### WHAT YOU ARE ASKED TO DO
An exact copy of every entry is required, minus the pictures.
+===+
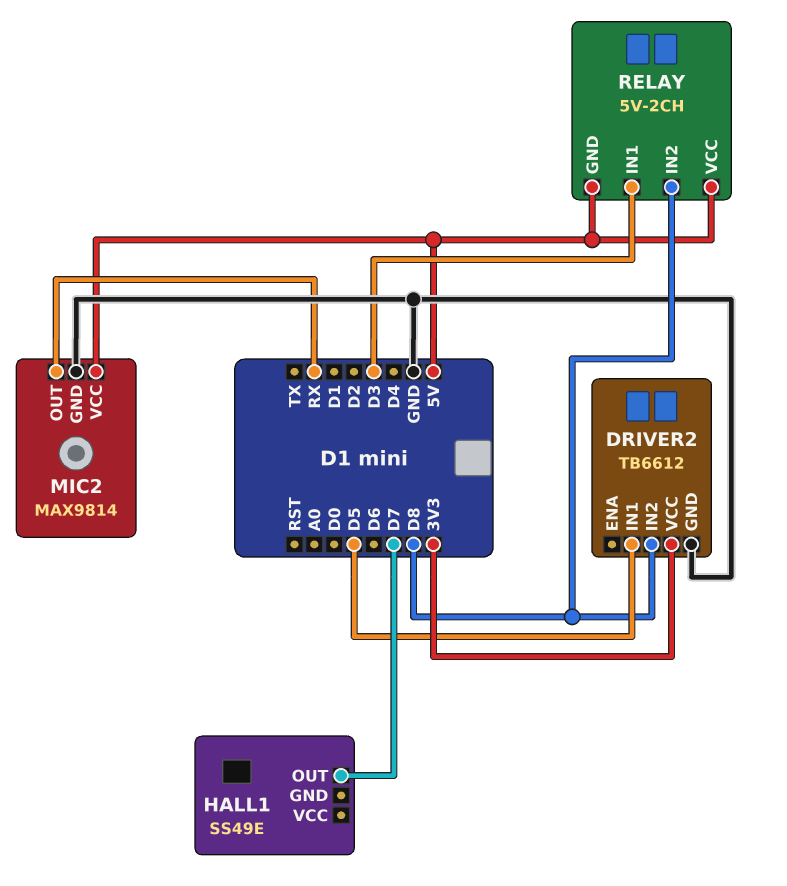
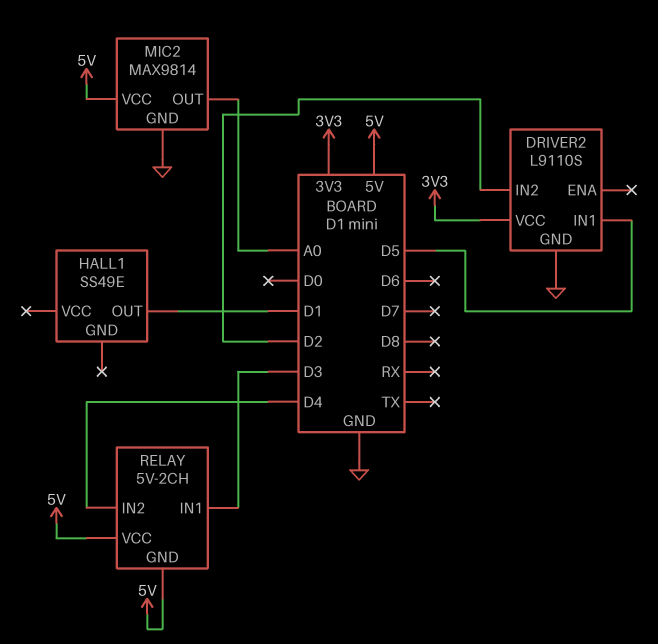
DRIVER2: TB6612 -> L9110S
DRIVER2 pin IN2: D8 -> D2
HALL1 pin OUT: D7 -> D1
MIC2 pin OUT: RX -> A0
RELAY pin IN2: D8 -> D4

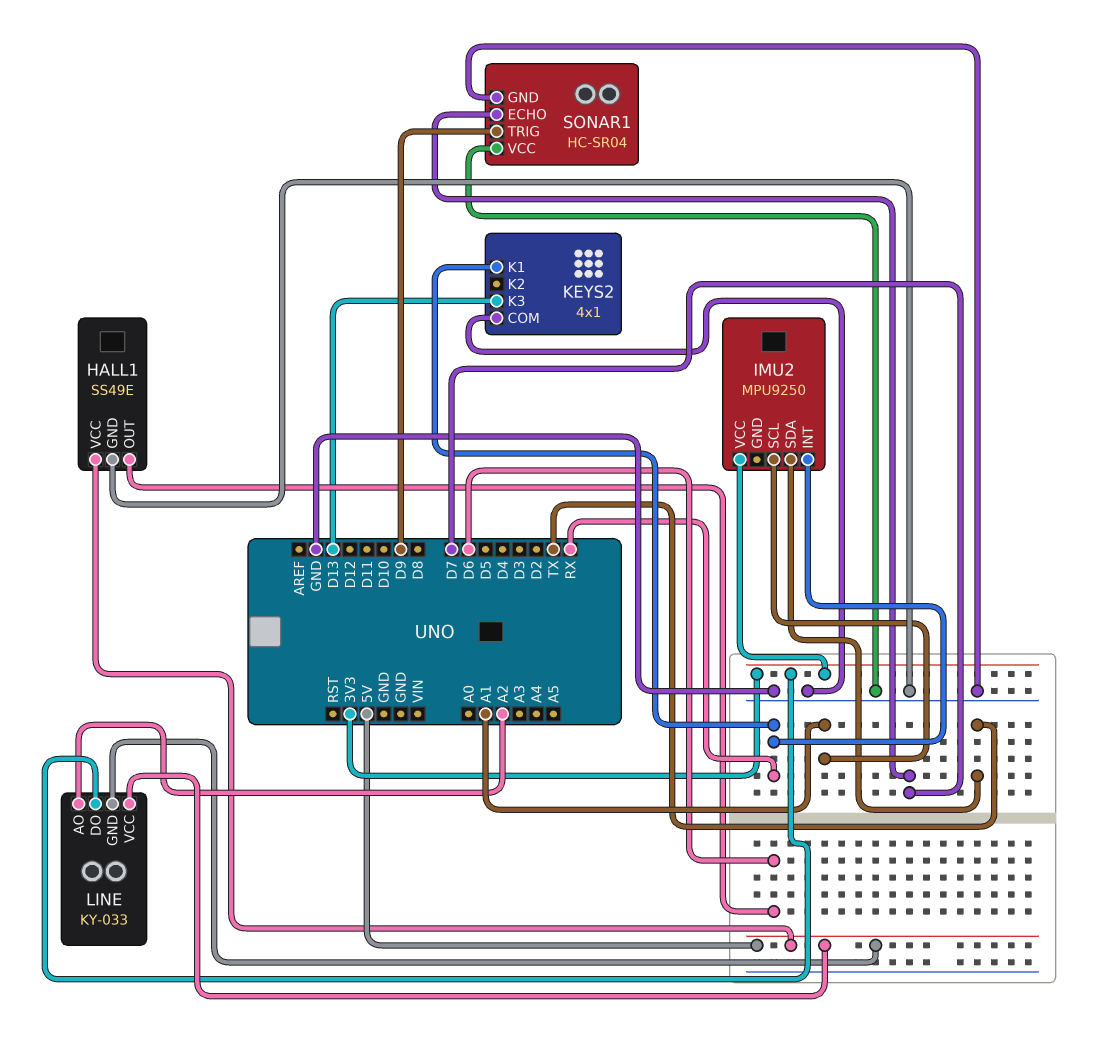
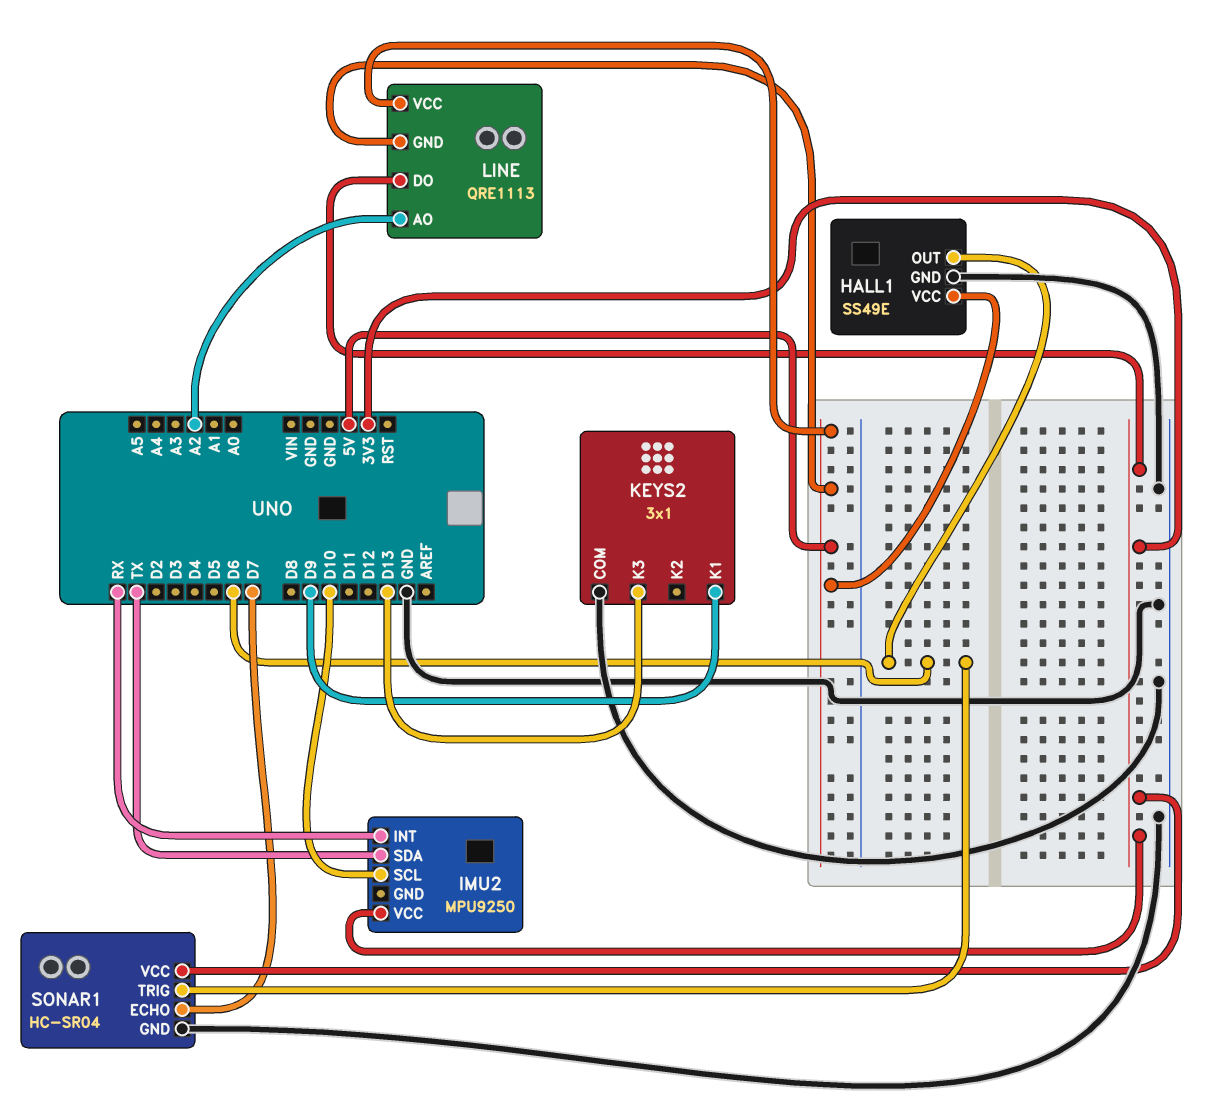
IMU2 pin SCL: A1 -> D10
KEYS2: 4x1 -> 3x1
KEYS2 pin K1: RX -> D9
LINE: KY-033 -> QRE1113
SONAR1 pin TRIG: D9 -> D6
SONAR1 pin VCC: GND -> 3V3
+===+
### RESPONSE TO THIS TASK
DRIVER2: TB6612 -> L9110S
DRIVER2 pin IN2: D8 -> D2
HALL1 pin OUT: D7 -> D1
MIC2 pin OUT: RX -> A0
RELAY pin IN2: D8 -> D4

IMU2 pin SCL: A1 -> D10
KEYS2: 4x1 -> 3x1
KEYS2 pin K1: RX -> D9
LINE: KY-033 -> QRE1113
SONAR1 pin TRIG: D9 -> D6
SONAR1 pin VCC: GND -> 3V3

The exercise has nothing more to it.